[Data extracted from a collection]
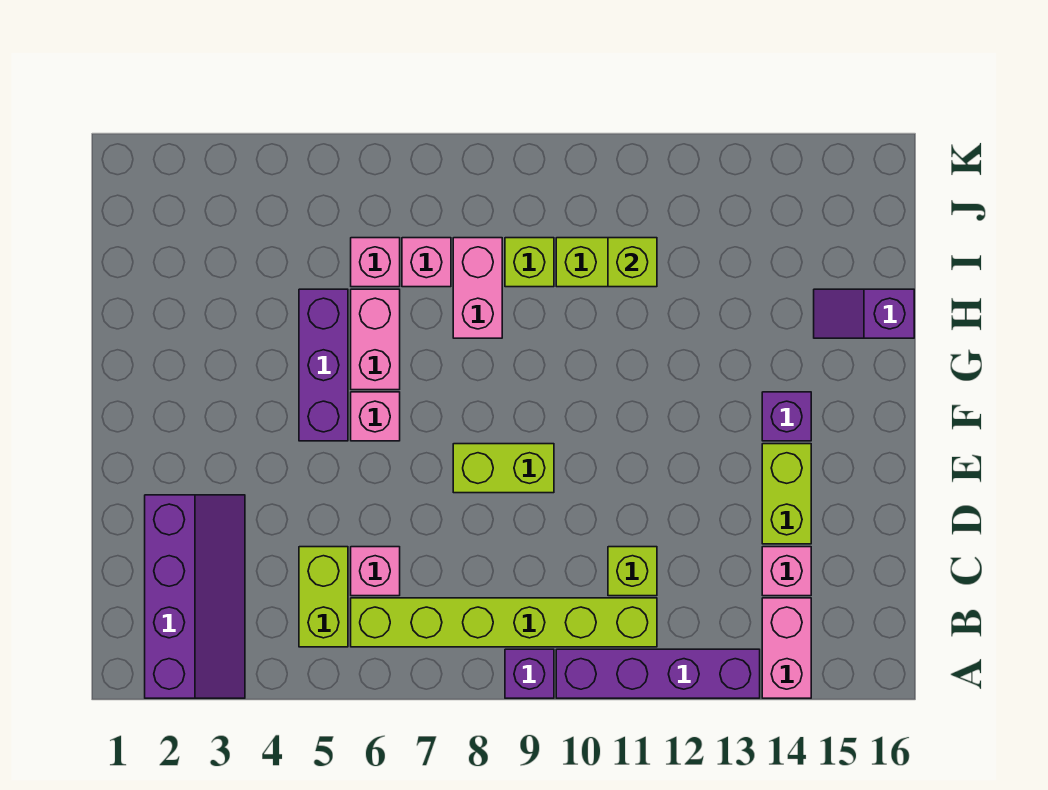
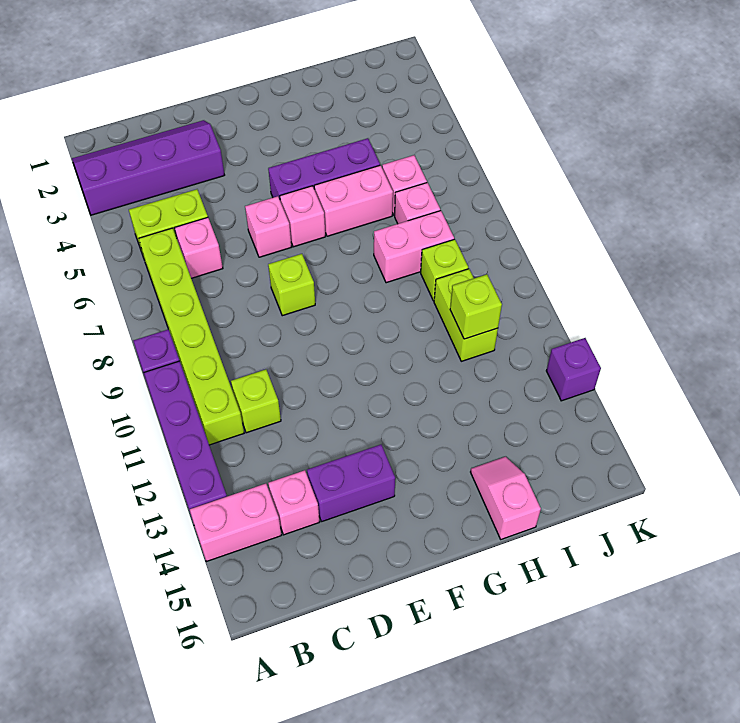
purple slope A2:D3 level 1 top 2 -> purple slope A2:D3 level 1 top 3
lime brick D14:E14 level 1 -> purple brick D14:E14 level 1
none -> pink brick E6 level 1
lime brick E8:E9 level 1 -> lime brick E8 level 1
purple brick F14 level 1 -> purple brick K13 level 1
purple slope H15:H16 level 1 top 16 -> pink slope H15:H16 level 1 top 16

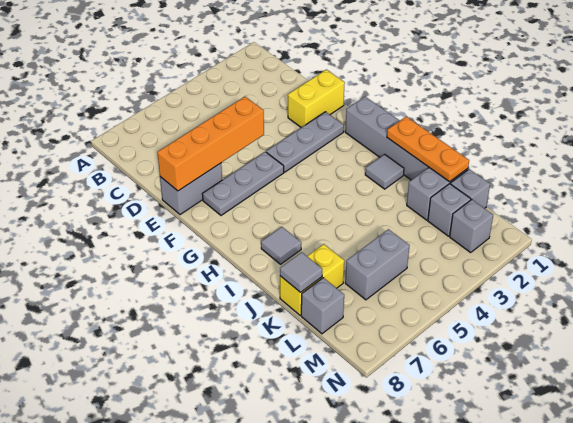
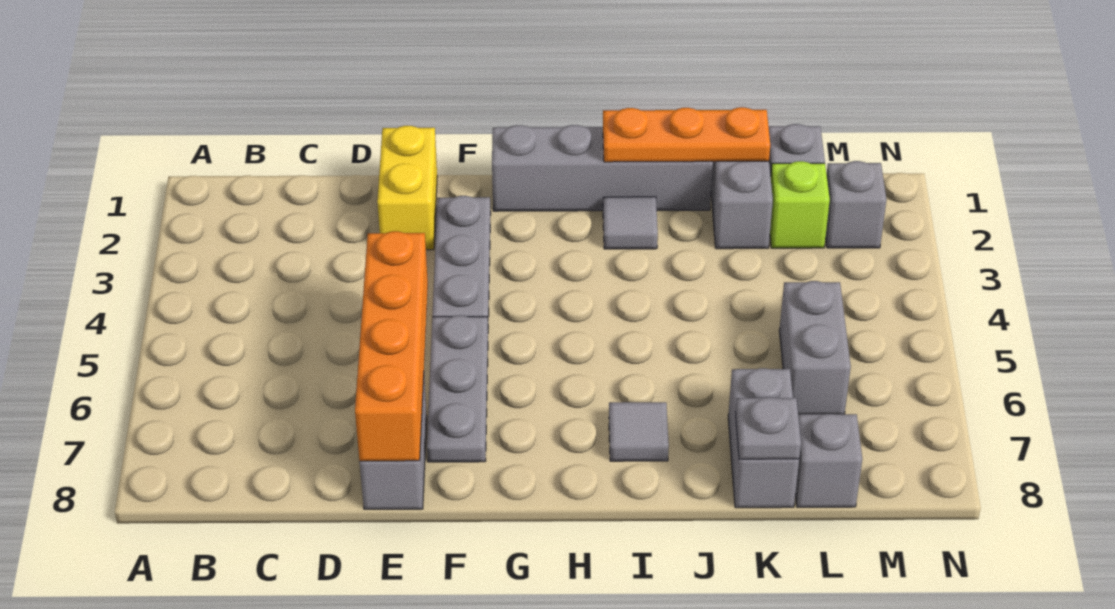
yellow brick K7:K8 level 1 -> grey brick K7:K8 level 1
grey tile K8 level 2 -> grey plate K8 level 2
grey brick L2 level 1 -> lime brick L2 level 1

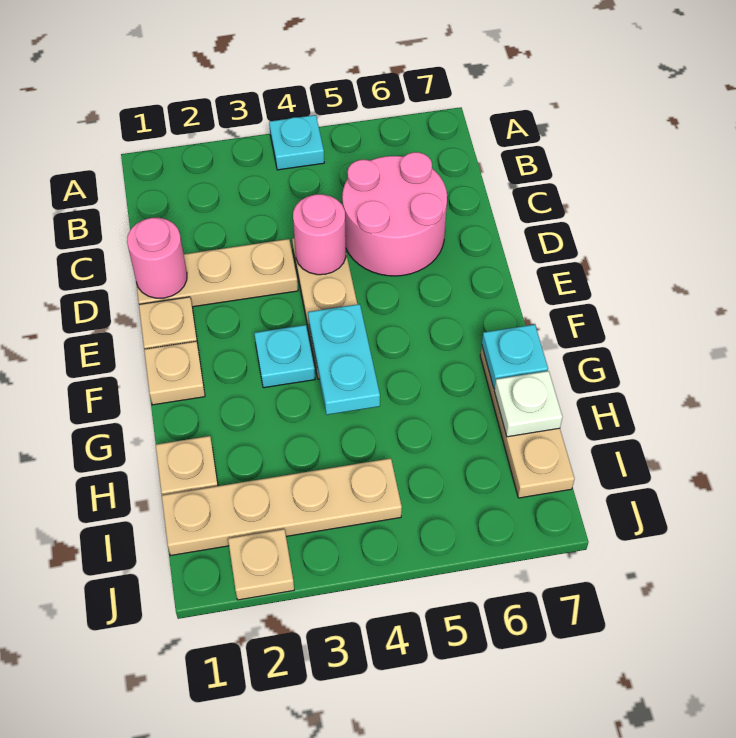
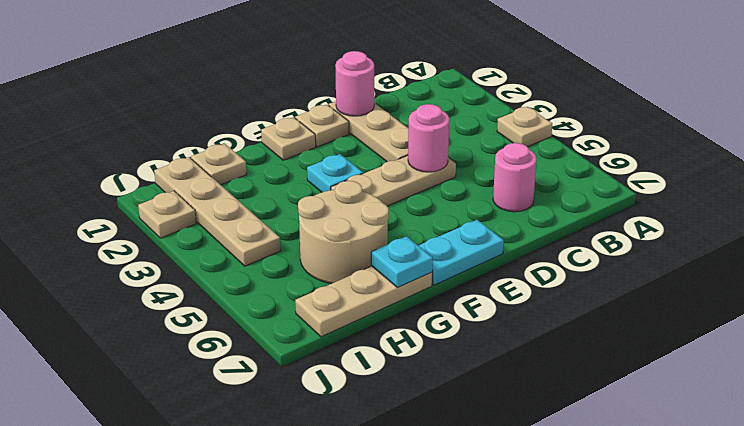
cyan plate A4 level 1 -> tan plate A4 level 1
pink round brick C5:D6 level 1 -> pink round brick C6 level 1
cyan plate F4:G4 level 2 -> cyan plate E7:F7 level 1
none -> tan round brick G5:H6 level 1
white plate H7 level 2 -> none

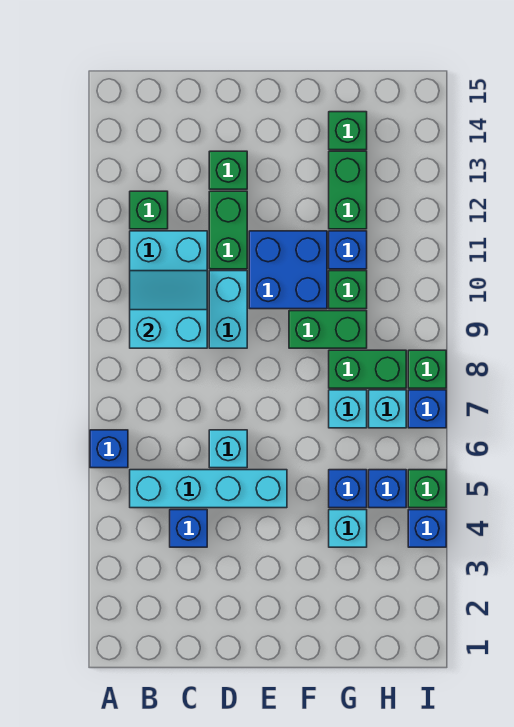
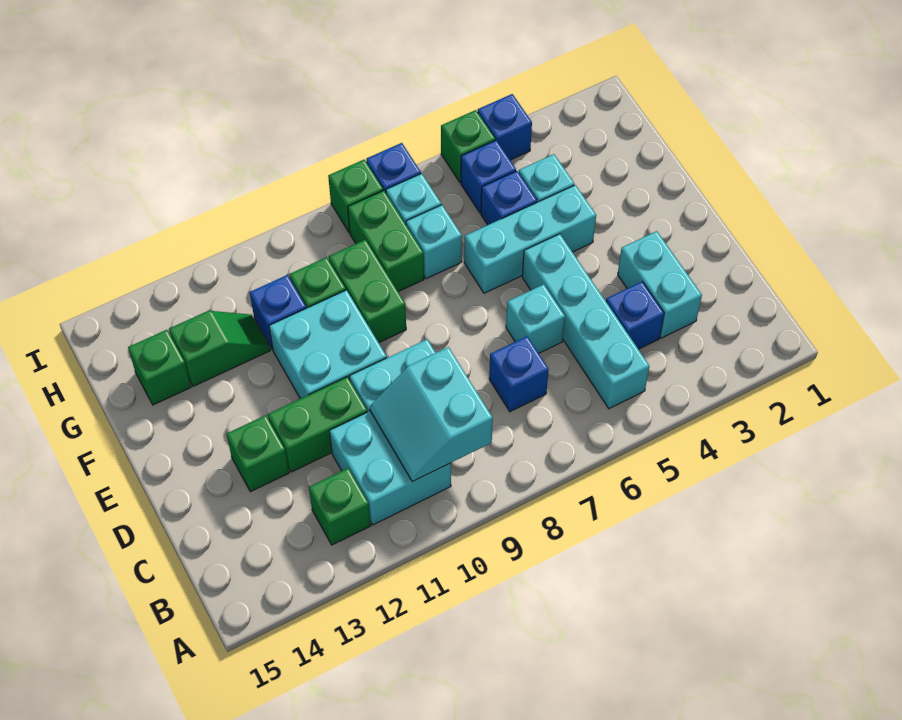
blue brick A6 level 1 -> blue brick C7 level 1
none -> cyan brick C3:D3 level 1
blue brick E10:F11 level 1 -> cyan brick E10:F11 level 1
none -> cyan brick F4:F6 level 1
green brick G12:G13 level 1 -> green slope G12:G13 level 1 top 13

• **Exercise description**
Word for word, repeat the lines of data above, omitting every picture.

• **Response area**
purple slope A2:D3 level 1 top 2 -> purple slope A2:D3 level 1 top 3
lime brick D14:E14 level 1 -> purple brick D14:E14 level 1
none -> pink brick E6 level 1
lime brick E8:E9 level 1 -> lime brick E8 level 1
purple brick F14 level 1 -> purple brick K13 level 1
purple slope H15:H16 level 1 top 16 -> pink slope H15:H16 level 1 top 16

yellow brick K7:K8 level 1 -> grey brick K7:K8 level 1
grey tile K8 level 2 -> grey plate K8 level 2
grey brick L2 level 1 -> lime brick L2 level 1

cyan plate A4 level 1 -> tan plate A4 level 1
pink round brick C5:D6 level 1 -> pink round brick C6 level 1
cyan plate F4:G4 level 2 -> cyan plate E7:F7 level 1
none -> tan round brick G5:H6 level 1
white plate H7 level 2 -> none

blue brick A6 level 1 -> blue brick C7 level 1
none -> cyan brick C3:D3 level 1
blue brick E10:F11 level 1 -> cyan brick E10:F11 level 1
none -> cyan brick F4:F6 level 1
green brick G12:G13 level 1 -> green slope G12:G13 level 1 top 13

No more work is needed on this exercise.